What you should do: Beginning with the opening line of the entries, return every line through the one containing "R1: 220 (LED_A, PWM) -> 150 (LED_A, PWM)", both included, and nothing else. Omit pictures.

Extracted data entries
────

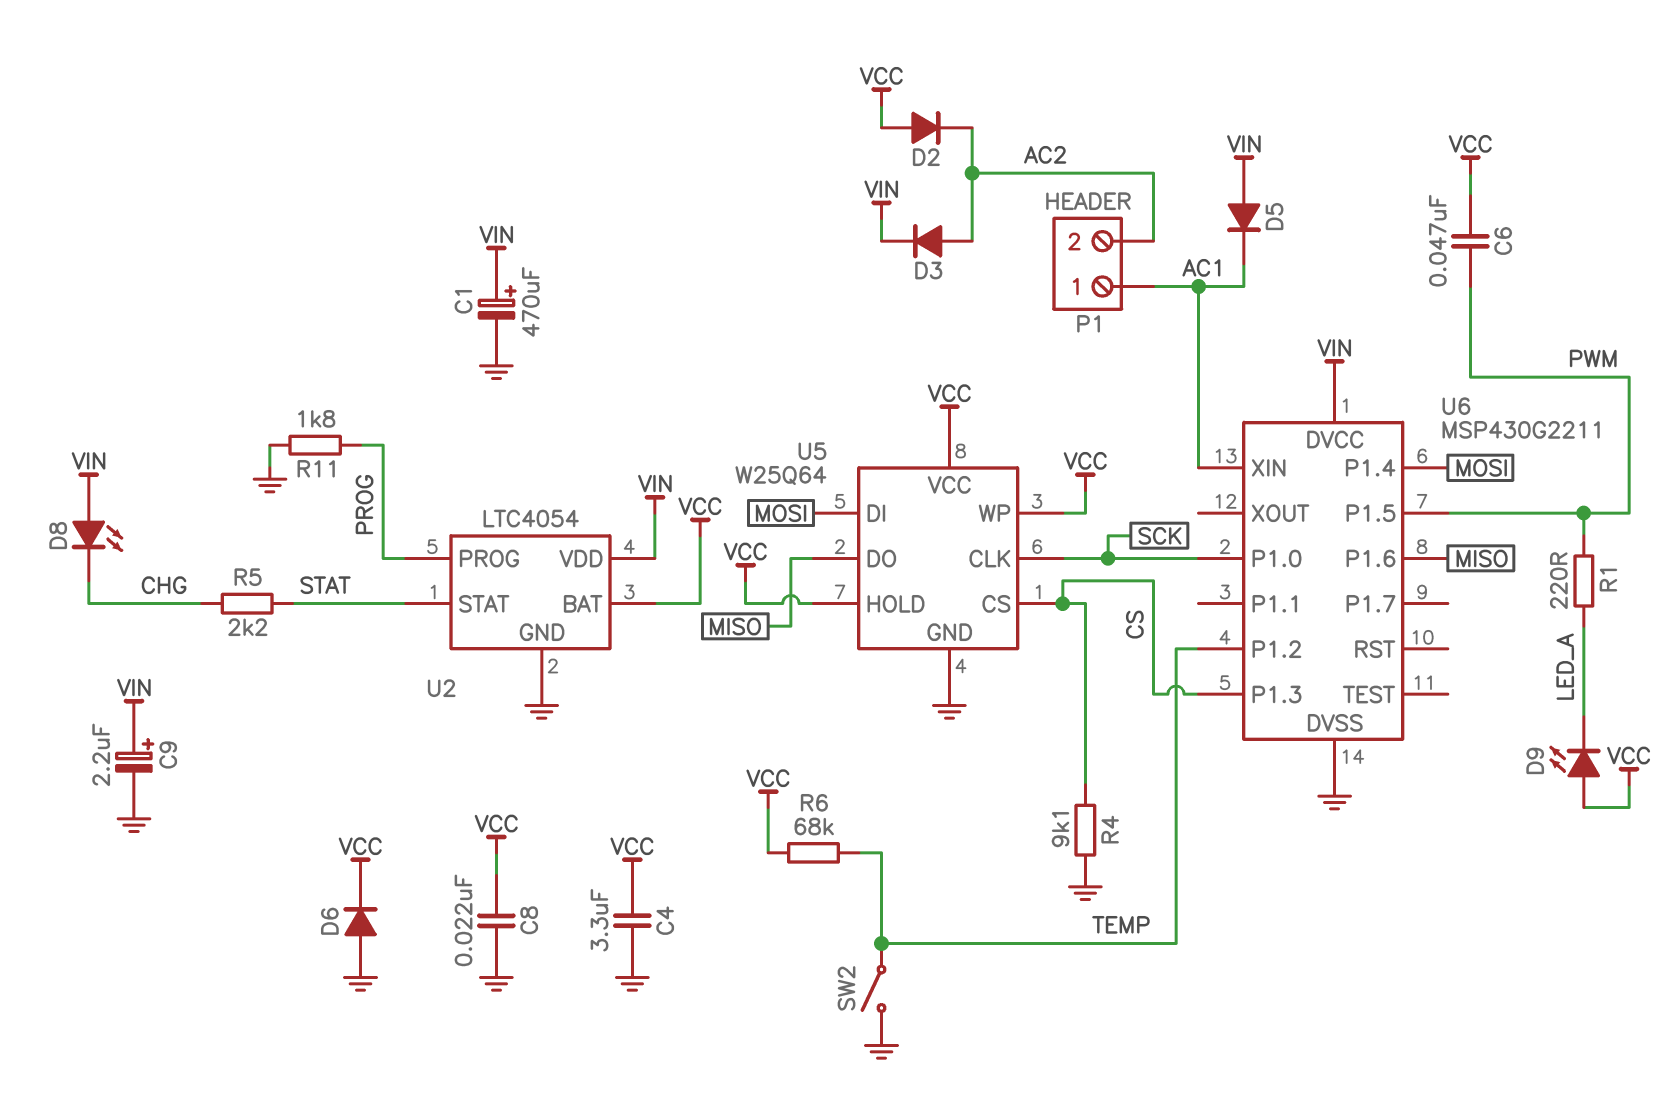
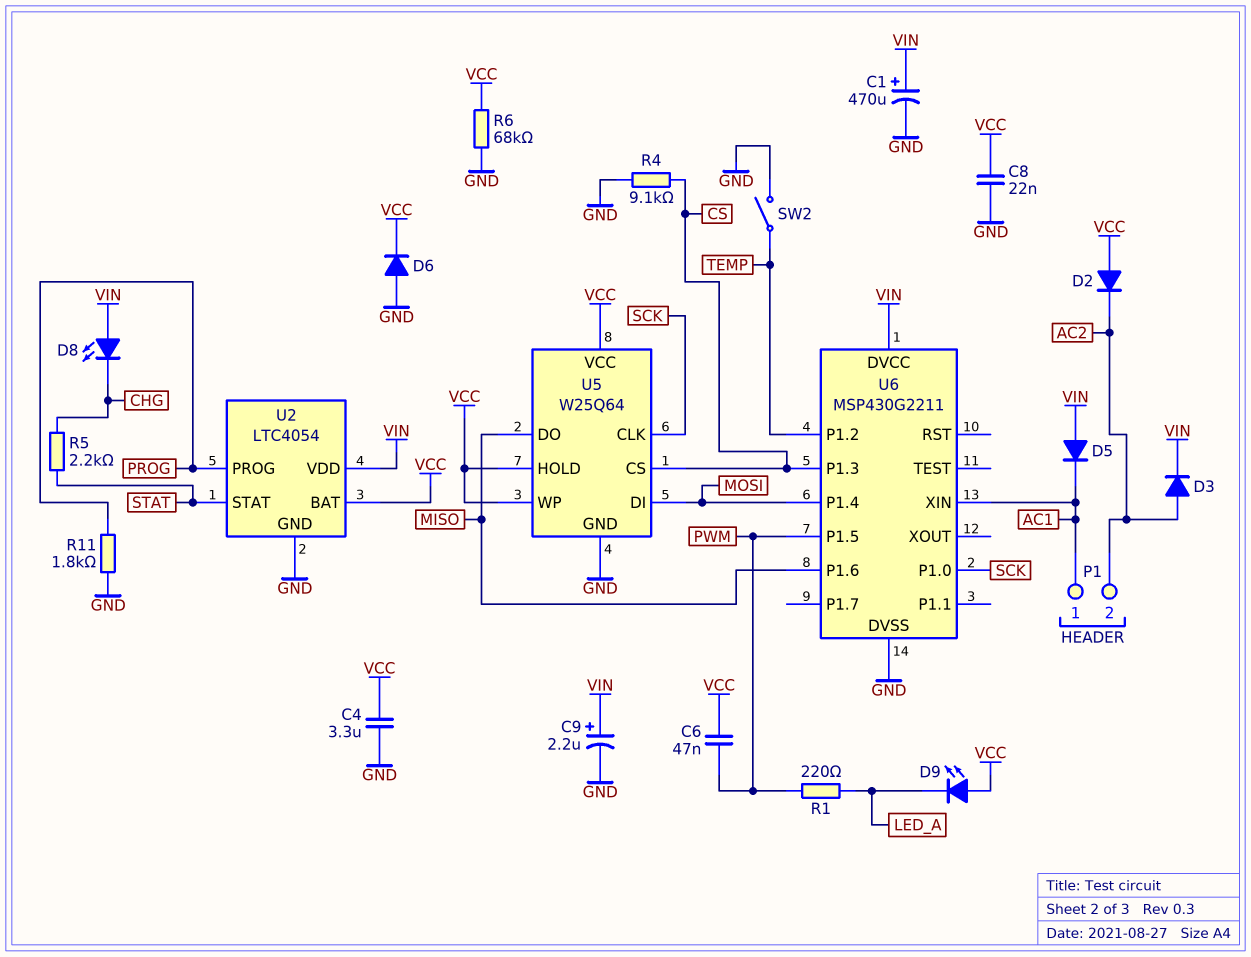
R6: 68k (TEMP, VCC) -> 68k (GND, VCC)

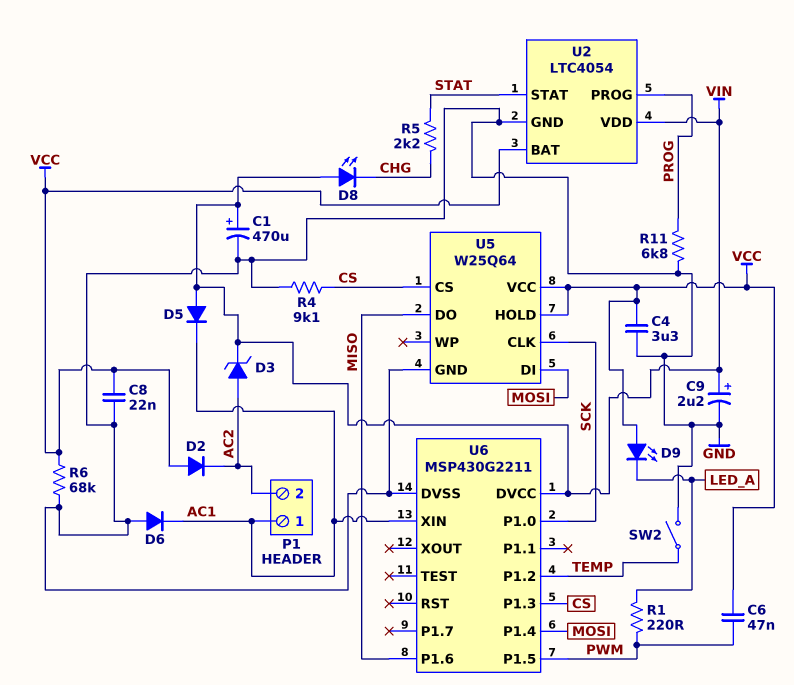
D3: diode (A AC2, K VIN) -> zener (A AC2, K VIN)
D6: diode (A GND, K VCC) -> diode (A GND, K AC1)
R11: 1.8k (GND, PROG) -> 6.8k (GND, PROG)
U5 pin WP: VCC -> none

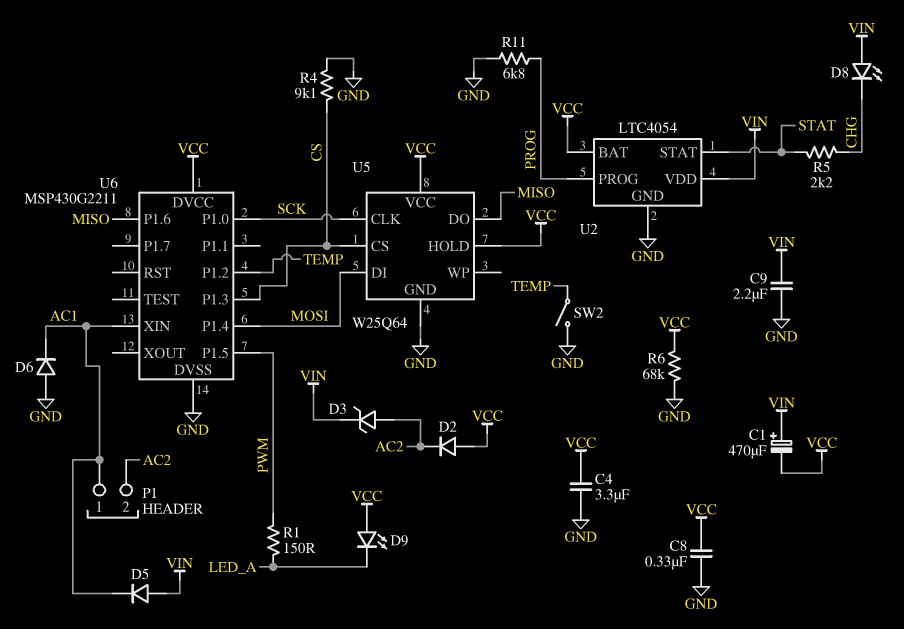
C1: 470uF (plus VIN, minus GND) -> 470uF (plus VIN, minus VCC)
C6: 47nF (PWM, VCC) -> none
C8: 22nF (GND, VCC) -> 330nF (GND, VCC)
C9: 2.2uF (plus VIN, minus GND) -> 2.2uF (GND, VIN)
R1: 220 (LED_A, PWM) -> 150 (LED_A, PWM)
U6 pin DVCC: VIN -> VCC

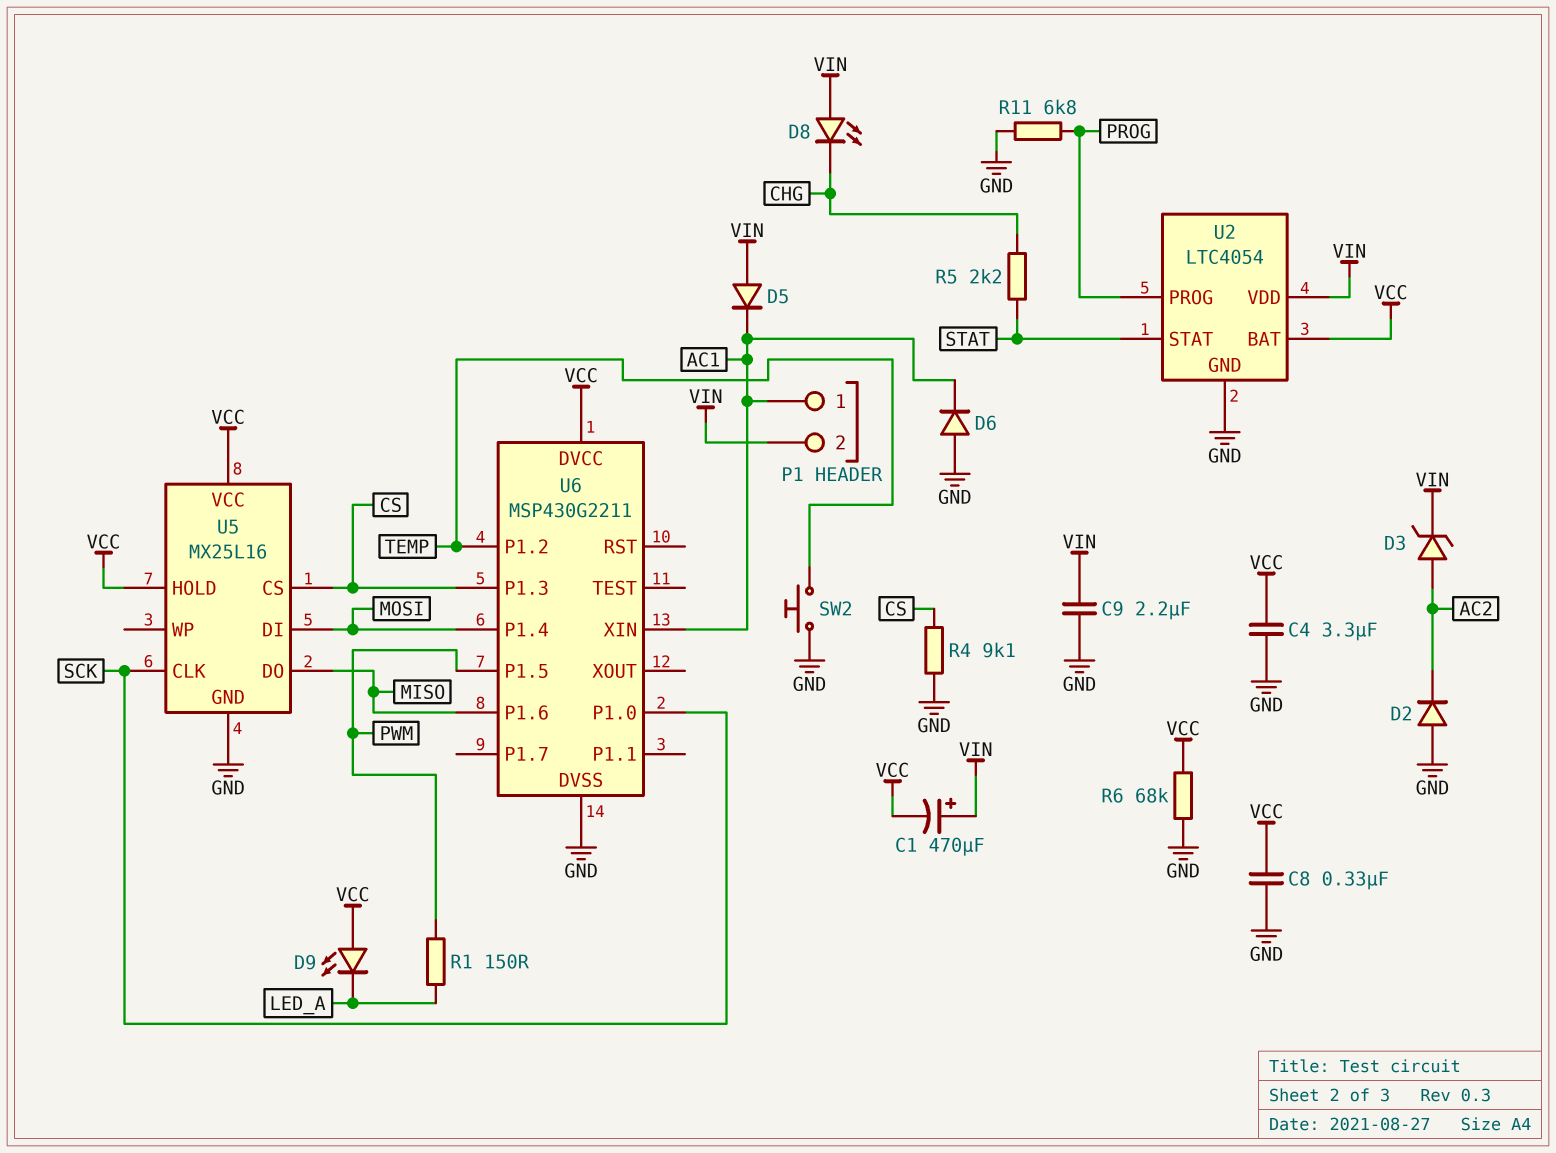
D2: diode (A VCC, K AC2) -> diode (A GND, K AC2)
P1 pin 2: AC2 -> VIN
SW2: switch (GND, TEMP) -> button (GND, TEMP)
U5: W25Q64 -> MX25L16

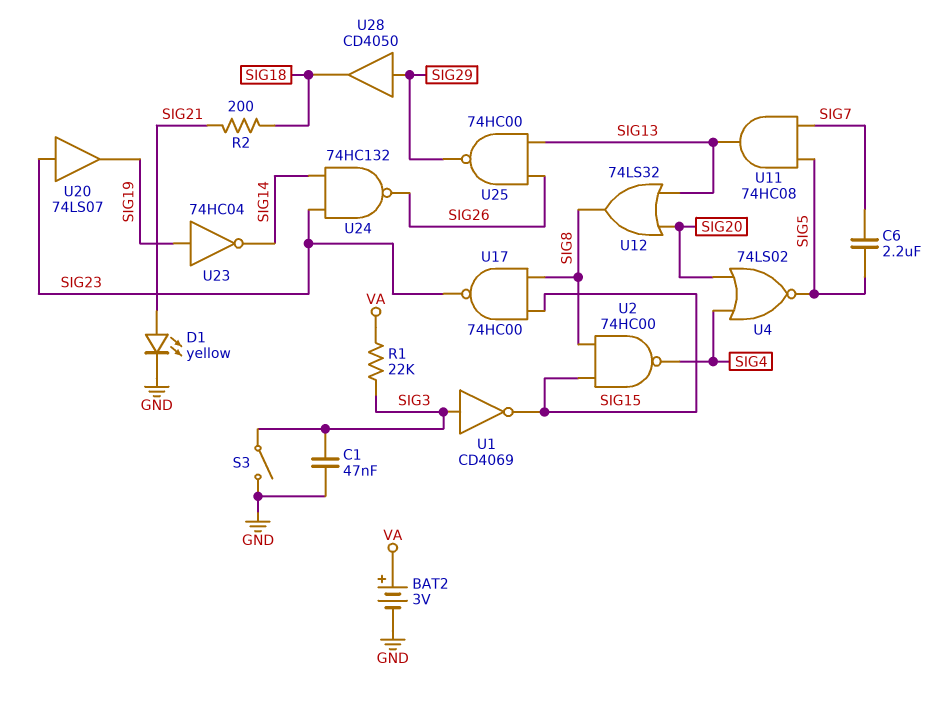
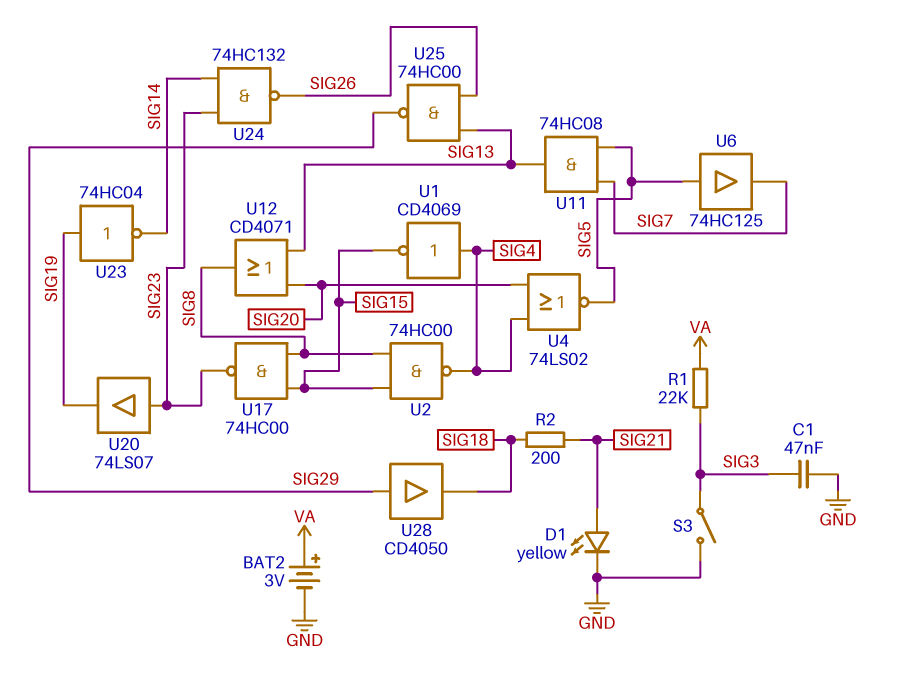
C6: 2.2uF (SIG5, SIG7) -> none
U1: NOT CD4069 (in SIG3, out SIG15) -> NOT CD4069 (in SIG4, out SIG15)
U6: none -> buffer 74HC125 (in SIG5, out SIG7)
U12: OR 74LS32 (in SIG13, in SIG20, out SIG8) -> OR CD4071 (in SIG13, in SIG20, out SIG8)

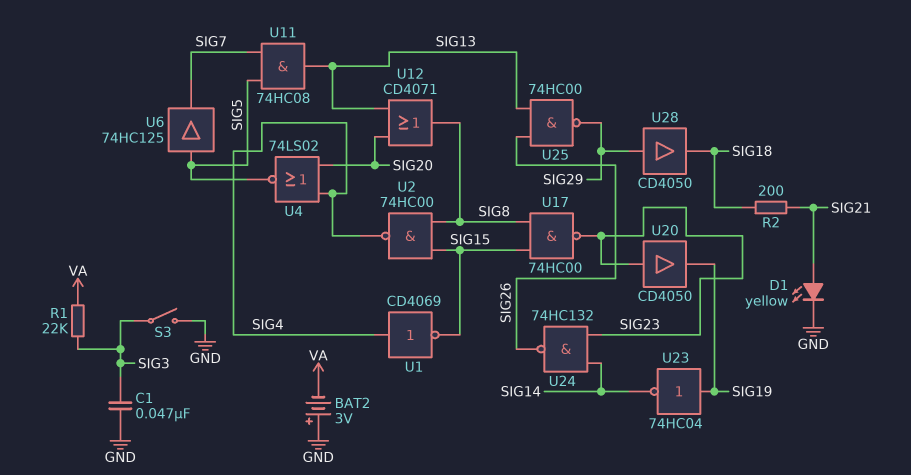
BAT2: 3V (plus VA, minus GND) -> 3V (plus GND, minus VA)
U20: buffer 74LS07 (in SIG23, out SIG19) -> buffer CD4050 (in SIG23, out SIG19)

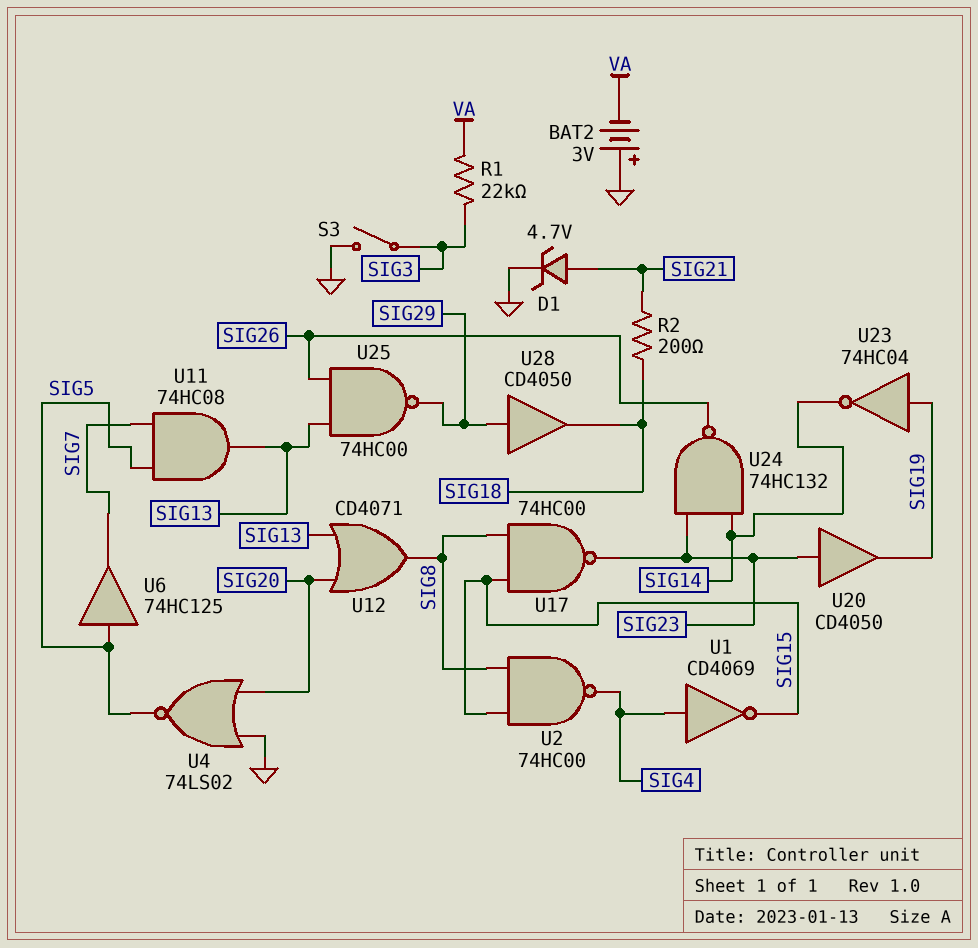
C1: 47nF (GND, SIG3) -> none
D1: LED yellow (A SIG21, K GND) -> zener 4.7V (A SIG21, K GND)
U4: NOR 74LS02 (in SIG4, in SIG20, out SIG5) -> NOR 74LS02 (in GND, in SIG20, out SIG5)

────

Reply:
R6: 68k (TEMP, VCC) -> 68k (GND, VCC)

D3: diode (A AC2, K VIN) -> zener (A AC2, K VIN)
D6: diode (A GND, K VCC) -> diode (A GND, K AC1)
R11: 1.8k (GND, PROG) -> 6.8k (GND, PROG)
U5 pin WP: VCC -> none

C1: 470uF (plus VIN, minus GND) -> 470uF (plus VIN, minus VCC)
C6: 47nF (PWM, VCC) -> none
C8: 22nF (GND, VCC) -> 330nF (GND, VCC)
C9: 2.2uF (plus VIN, minus GND) -> 2.2uF (GND, VIN)
R1: 220 (LED_A, PWM) -> 150 (LED_A, PWM)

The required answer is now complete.